ACTIVITY
Look through the records below for the line holding "repainted | yellow_trophy". Write it out exactly, with each following line through the line holding "shifted | purple_traffic_cone".

Spatial reasoning data:
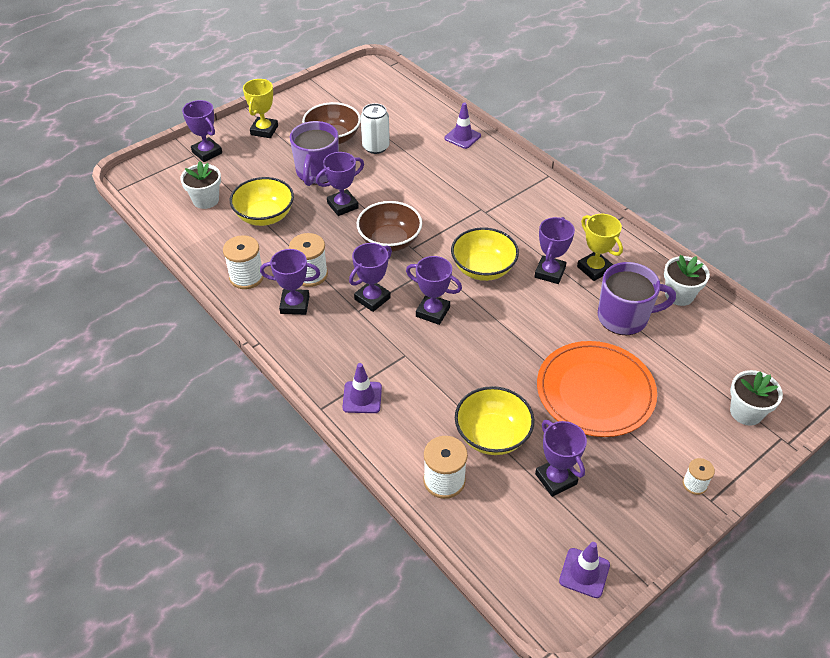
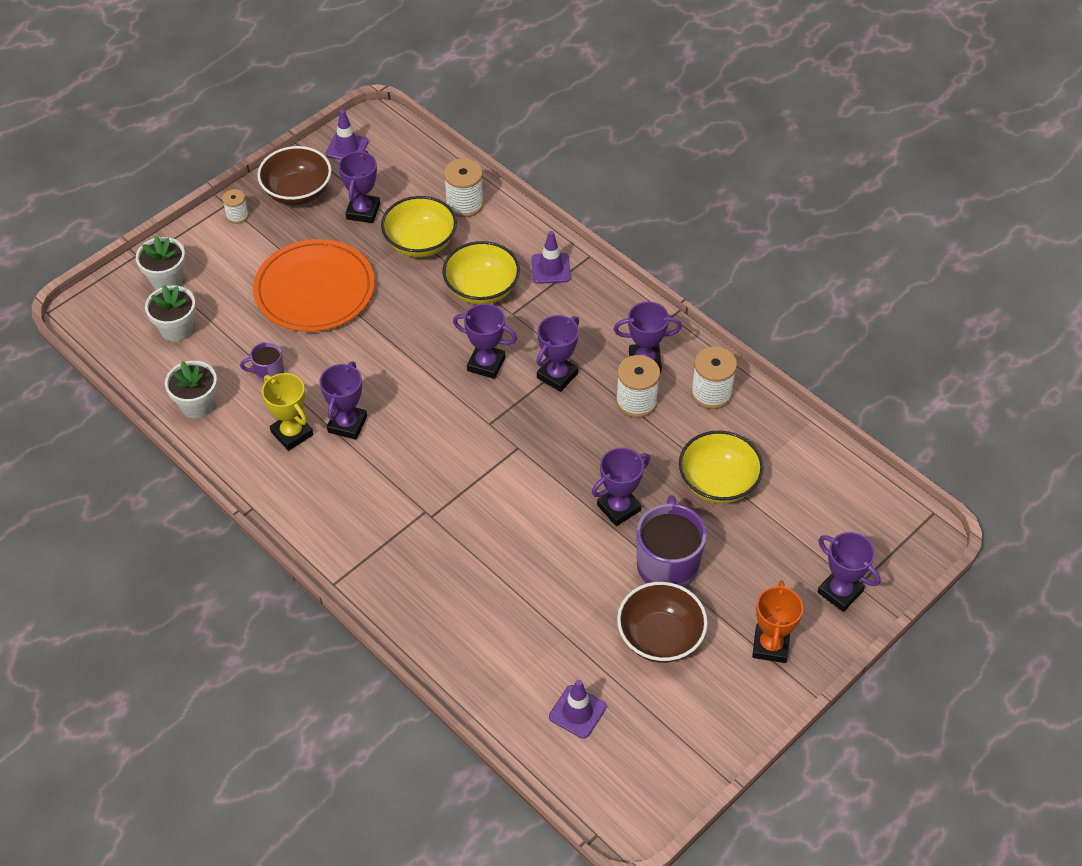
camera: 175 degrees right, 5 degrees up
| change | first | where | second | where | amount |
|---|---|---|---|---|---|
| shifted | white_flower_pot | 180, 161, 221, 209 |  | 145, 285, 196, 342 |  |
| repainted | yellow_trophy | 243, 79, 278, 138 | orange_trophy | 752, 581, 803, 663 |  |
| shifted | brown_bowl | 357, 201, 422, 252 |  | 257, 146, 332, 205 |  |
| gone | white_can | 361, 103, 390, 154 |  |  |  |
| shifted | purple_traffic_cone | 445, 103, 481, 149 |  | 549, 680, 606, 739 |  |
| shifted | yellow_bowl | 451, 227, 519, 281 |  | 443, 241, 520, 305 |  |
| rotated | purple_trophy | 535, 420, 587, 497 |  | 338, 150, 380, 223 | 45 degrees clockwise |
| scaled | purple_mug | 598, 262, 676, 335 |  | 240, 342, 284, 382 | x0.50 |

EXERCISE SOLUTION
| repainted | yellow_trophy | 243, 79, 278, 138 | orange_trophy | 752, 581, 803, 663 |  |
| shifted | brown_bowl | 357, 201, 422, 252 |  | 257, 146, 332, 205 |  |
| gone | white_can | 361, 103, 390, 154 |  |  |  |
| shifted | purple_traffic_cone | 445, 103, 481, 149 |  | 549, 680, 606, 739 |  |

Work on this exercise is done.